[Before-and-after object lists]
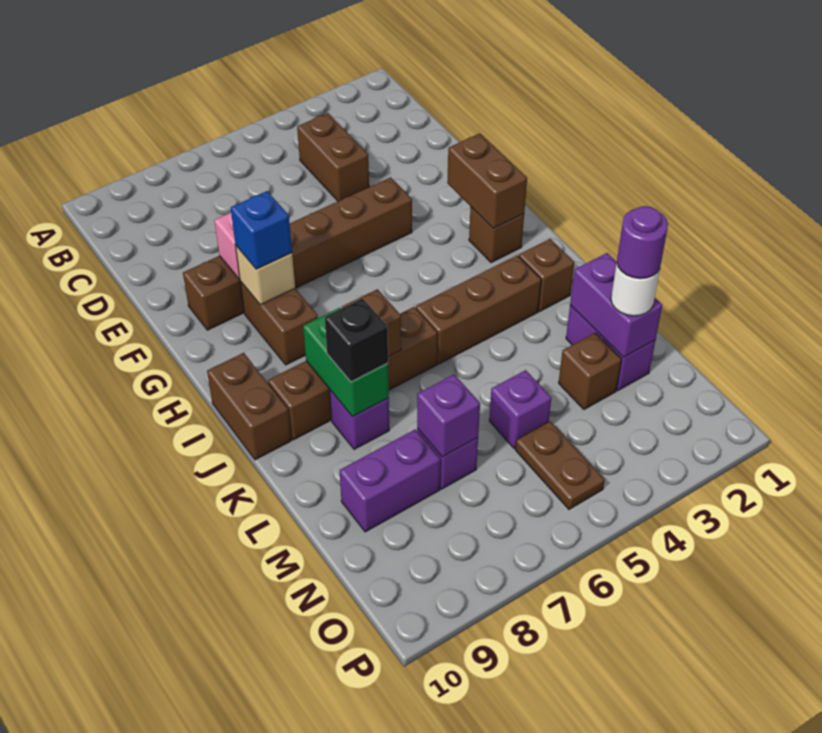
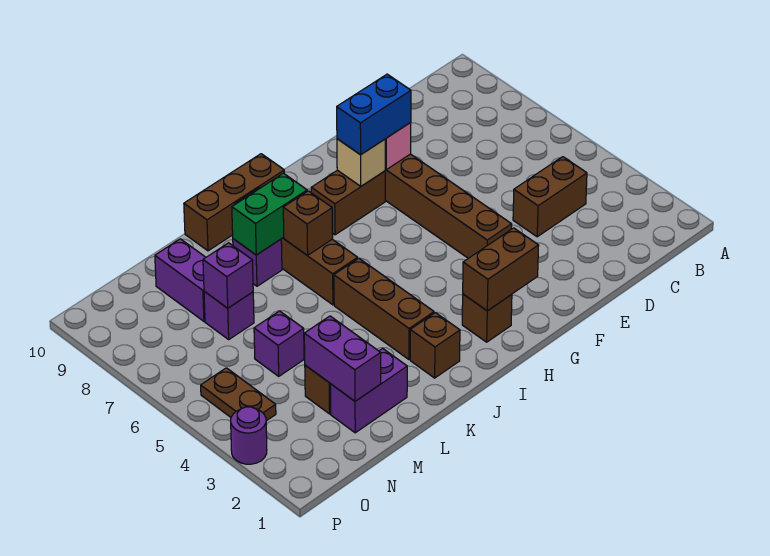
blue 1x1 brick [231,191,292,269] -> blue 1x2 brick [337,74,411,155]
brown 1x2 brick [207,353,291,460] -> brown 1x3 brick [184,154,284,251]
black 1x1 brick [325,298,388,382] -> none
purple 1x2 brick [570,253,662,357] -> purple 1x2 brick turned to [304,316,381,401]
white 1x1 round brick [611,263,660,316] -> none
purple 1x1 round brick [617,206,668,279] -> purple 1x1 round brick moved to [231,407,267,464]
brown 1x2 plate [515,421,605,509] -> brown 1x2 plate turned to [201,368,276,421]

» **Task brief**
All entries above are to be reproduced exactly, with no pictures.

» **Solution below**
blue 1x1 brick [231,191,292,269] -> blue 1x2 brick [337,74,411,155]
brown 1x2 brick [207,353,291,460] -> brown 1x3 brick [184,154,284,251]
black 1x1 brick [325,298,388,382] -> none
purple 1x2 brick [570,253,662,357] -> purple 1x2 brick turned to [304,316,381,401]
white 1x1 round brick [611,263,660,316] -> none
purple 1x1 round brick [617,206,668,279] -> purple 1x1 round brick moved to [231,407,267,464]
brown 1x2 plate [515,421,605,509] -> brown 1x2 plate turned to [201,368,276,421]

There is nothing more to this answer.